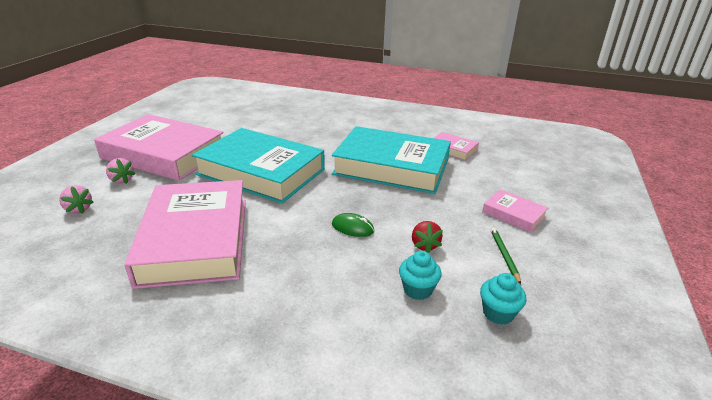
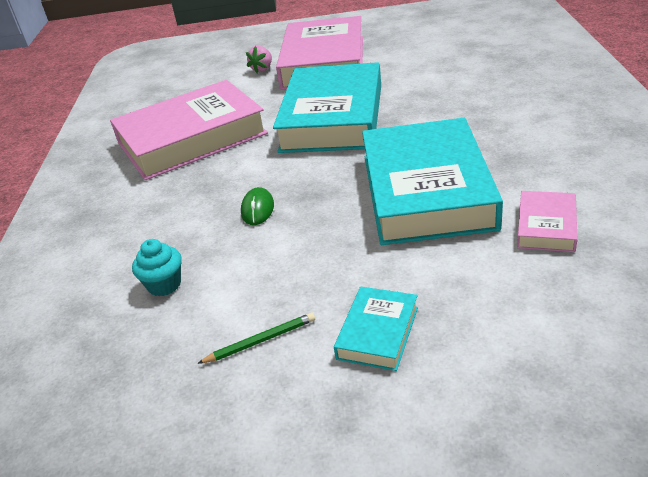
camera: 75 degrees right, 5 degrees up
(78, 209) = (208, 77): pink strawberry -> none
(424, 245) = (250, 268): red strawberry -> none
(498, 313) = (142, 355): turquoise cupcake -> none
(513, 214) = (377, 333): pink book -> turquoise book

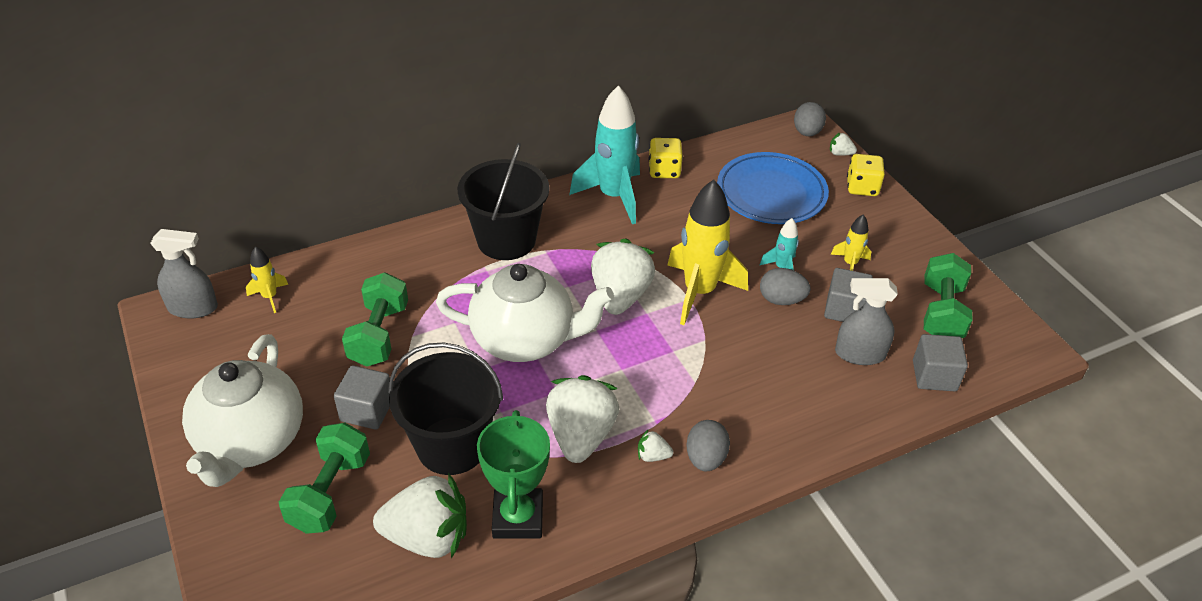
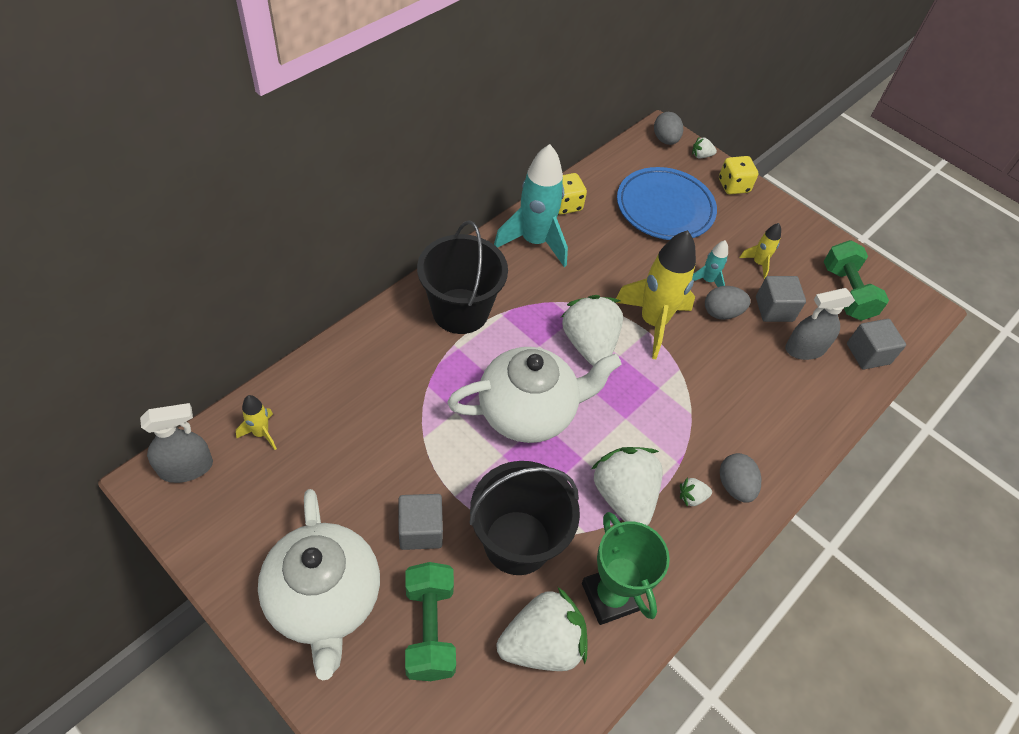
camera: 25 degrees left, 10 degrees up
(379, 335) = (391, 445): green dumbbell -> none

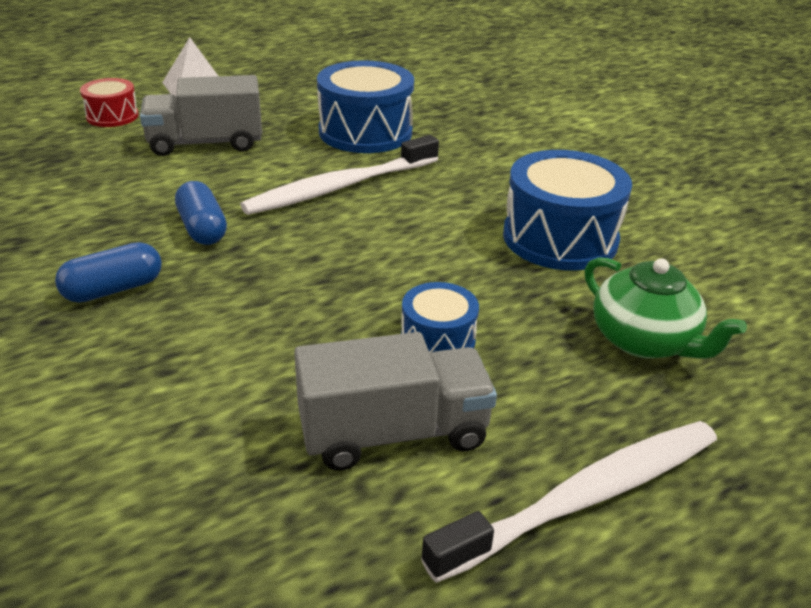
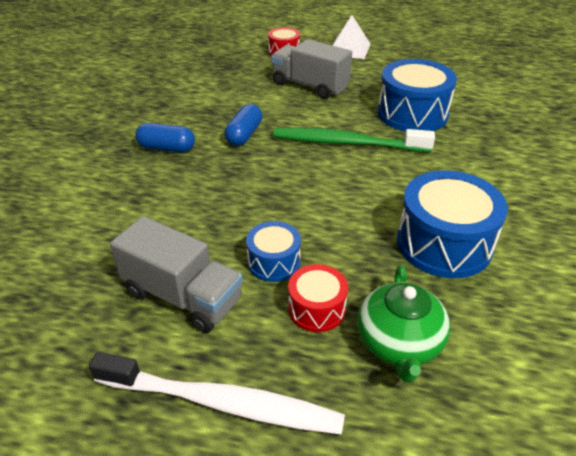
camera: 45 degrees right, 5 degrees up
(340, 187) = (347, 143): white toothbrush -> green toothbrush
(540, 356) = (316, 309): none -> red drum

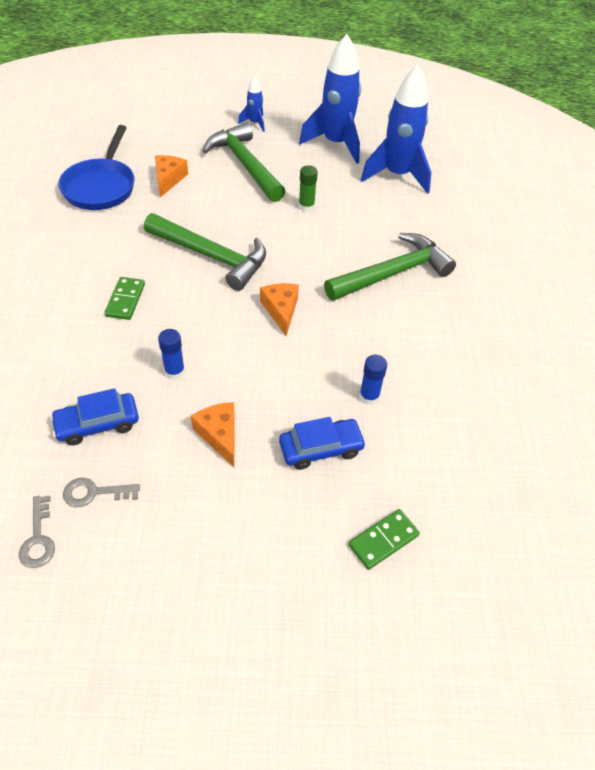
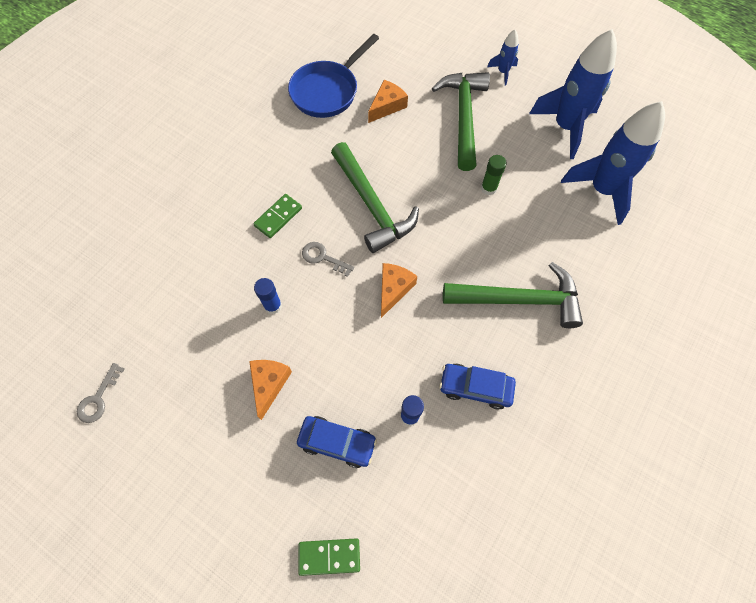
camera: 35 degrees right, 15 degrees up
(94, 493) = (154, 382): grey key -> grey key (323, 257)
(97, 424) = (191, 324): blue car -> blue car (475, 388)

########

_HOW TO COMPLETE THIS TASK_
With the images left out, set down each record exactly as it appears.

_TASK RESPONSE_
camera: 75 degrees right, 5 degrees up
(78, 209) = (208, 77): pink strawberry -> none
(424, 245) = (250, 268): red strawberry -> none
(498, 313) = (142, 355): turquoise cupcake -> none
(513, 214) = (377, 333): pink book -> turquoise book

camera: 25 degrees left, 10 degrees up
(379, 335) = (391, 445): green dumbbell -> none

camera: 45 degrees right, 5 degrees up
(340, 187) = (347, 143): white toothbrush -> green toothbrush
(540, 356) = (316, 309): none -> red drum

camera: 35 degrees right, 15 degrees up
(94, 493) = (154, 382): grey key -> grey key (323, 257)
(97, 424) = (191, 324): blue car -> blue car (475, 388)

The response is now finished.